**WHAT NEEDS TO BE DONE**: Please retype the part of the data that opens with the line containing "10: (542, 845)" and closes with the line containing "16: (135, 417)", keeping every line identical.

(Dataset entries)
++++++++++
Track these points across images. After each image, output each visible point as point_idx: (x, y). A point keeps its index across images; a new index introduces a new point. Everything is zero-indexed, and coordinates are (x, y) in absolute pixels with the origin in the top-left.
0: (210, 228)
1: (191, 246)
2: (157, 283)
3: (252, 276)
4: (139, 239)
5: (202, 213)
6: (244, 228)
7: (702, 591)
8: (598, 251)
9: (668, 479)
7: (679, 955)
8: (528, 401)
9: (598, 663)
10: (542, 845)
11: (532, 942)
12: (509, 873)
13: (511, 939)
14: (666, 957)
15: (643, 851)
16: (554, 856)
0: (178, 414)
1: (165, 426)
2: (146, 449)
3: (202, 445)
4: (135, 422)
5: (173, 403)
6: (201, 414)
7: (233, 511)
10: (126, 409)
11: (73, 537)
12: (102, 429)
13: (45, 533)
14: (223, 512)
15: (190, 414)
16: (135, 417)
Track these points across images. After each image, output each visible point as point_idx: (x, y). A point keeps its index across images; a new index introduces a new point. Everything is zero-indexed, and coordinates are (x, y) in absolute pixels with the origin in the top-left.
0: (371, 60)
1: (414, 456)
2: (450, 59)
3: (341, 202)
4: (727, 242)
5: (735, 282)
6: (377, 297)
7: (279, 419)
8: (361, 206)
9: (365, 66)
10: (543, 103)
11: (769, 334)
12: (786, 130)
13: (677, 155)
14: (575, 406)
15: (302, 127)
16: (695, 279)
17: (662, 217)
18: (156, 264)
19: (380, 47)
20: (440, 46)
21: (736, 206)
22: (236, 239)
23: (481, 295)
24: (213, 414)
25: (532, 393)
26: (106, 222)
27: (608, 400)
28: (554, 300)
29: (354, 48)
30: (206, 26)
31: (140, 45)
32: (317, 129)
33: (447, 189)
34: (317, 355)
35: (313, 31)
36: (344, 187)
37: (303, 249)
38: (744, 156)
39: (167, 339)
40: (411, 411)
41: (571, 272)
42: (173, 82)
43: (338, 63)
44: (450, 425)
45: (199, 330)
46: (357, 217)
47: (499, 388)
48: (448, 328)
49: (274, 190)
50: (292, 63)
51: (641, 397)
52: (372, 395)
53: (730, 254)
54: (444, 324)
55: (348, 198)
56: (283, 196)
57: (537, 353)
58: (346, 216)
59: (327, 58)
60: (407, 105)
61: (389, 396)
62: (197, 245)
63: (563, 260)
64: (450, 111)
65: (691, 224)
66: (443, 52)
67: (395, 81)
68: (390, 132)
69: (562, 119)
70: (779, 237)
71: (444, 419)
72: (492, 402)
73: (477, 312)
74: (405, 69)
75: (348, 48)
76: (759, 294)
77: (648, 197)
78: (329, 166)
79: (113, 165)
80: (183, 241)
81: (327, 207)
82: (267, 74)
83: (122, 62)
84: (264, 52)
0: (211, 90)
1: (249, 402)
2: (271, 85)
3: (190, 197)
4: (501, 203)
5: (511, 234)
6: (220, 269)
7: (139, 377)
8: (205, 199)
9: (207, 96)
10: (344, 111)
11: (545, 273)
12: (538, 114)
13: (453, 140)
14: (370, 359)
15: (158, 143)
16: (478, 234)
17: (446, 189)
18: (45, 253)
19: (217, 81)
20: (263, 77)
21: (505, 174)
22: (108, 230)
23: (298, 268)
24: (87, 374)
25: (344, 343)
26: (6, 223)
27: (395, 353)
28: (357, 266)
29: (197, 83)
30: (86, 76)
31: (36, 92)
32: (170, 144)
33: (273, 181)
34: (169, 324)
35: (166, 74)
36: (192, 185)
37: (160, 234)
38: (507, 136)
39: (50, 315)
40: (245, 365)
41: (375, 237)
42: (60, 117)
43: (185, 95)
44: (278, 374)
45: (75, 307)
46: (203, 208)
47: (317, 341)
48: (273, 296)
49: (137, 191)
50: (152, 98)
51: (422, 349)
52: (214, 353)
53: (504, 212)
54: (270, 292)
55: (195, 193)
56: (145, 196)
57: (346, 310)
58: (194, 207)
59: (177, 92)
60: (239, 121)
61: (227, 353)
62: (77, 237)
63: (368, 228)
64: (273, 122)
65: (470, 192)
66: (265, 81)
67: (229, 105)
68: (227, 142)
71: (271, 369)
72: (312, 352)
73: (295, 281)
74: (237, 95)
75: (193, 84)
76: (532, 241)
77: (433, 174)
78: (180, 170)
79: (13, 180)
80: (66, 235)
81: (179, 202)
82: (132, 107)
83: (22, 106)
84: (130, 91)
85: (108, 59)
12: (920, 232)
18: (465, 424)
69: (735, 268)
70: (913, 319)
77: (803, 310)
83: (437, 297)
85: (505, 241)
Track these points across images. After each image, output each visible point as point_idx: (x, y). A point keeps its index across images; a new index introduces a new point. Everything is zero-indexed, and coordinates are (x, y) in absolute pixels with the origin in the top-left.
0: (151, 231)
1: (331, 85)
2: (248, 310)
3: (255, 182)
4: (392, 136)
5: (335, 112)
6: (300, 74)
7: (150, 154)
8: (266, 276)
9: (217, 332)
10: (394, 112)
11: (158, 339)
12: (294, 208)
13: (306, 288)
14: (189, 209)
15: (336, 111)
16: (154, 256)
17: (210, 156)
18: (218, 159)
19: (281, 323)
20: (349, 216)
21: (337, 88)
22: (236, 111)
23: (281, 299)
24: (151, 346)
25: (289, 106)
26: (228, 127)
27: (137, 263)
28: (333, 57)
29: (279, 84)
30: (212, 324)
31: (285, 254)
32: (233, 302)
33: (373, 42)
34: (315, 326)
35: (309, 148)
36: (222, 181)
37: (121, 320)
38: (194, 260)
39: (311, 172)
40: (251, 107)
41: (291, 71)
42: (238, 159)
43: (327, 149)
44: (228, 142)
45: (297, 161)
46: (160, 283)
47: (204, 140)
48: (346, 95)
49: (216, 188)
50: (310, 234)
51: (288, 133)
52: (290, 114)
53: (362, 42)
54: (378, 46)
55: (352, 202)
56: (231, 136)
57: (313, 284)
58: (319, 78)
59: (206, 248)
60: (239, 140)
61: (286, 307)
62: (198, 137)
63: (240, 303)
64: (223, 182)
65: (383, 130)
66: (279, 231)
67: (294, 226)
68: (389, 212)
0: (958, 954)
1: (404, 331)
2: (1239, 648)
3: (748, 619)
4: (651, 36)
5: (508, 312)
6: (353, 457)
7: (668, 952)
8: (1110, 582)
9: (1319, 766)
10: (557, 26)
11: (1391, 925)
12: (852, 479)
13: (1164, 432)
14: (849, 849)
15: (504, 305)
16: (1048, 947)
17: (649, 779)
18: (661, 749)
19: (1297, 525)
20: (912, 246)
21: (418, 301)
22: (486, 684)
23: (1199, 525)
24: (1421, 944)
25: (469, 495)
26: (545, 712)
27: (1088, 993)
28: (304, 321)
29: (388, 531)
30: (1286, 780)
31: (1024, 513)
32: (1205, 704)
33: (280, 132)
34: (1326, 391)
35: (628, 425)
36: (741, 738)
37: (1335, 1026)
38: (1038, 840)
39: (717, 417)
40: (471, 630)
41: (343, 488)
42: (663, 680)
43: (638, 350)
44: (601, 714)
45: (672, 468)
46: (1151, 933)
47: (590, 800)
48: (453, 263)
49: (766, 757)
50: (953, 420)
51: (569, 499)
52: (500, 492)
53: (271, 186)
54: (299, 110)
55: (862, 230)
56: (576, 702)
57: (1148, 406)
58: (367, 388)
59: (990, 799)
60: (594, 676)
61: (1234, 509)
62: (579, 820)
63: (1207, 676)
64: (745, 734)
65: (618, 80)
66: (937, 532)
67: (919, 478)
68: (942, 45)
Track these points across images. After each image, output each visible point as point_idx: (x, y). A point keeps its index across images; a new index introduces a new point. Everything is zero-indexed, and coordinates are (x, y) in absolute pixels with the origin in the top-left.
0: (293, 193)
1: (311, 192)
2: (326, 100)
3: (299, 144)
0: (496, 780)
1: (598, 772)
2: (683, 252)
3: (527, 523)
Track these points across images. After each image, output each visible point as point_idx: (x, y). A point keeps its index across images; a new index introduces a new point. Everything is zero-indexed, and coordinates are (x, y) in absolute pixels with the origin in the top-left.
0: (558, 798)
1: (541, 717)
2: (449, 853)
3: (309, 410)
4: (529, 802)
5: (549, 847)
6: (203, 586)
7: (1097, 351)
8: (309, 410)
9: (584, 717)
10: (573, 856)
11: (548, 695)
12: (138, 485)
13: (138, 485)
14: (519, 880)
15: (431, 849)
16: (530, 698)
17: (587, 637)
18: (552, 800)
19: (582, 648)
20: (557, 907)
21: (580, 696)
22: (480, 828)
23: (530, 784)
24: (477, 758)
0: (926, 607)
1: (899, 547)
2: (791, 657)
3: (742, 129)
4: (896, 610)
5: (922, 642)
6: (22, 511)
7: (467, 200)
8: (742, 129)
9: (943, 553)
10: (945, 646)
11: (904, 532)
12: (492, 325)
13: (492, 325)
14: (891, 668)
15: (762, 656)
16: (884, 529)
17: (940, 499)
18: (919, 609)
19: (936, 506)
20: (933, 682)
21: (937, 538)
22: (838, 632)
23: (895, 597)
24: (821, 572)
++++++++++
**THE RESULT**:
10: (542, 845)
11: (532, 942)
12: (509, 873)
13: (511, 939)
14: (666, 957)
15: (643, 851)
16: (554, 856)
0: (178, 414)
1: (165, 426)
2: (146, 449)
3: (202, 445)
4: (135, 422)
5: (173, 403)
6: (201, 414)
7: (233, 511)
10: (126, 409)
11: (73, 537)
12: (102, 429)
13: (45, 533)
14: (223, 512)
15: (190, 414)
16: (135, 417)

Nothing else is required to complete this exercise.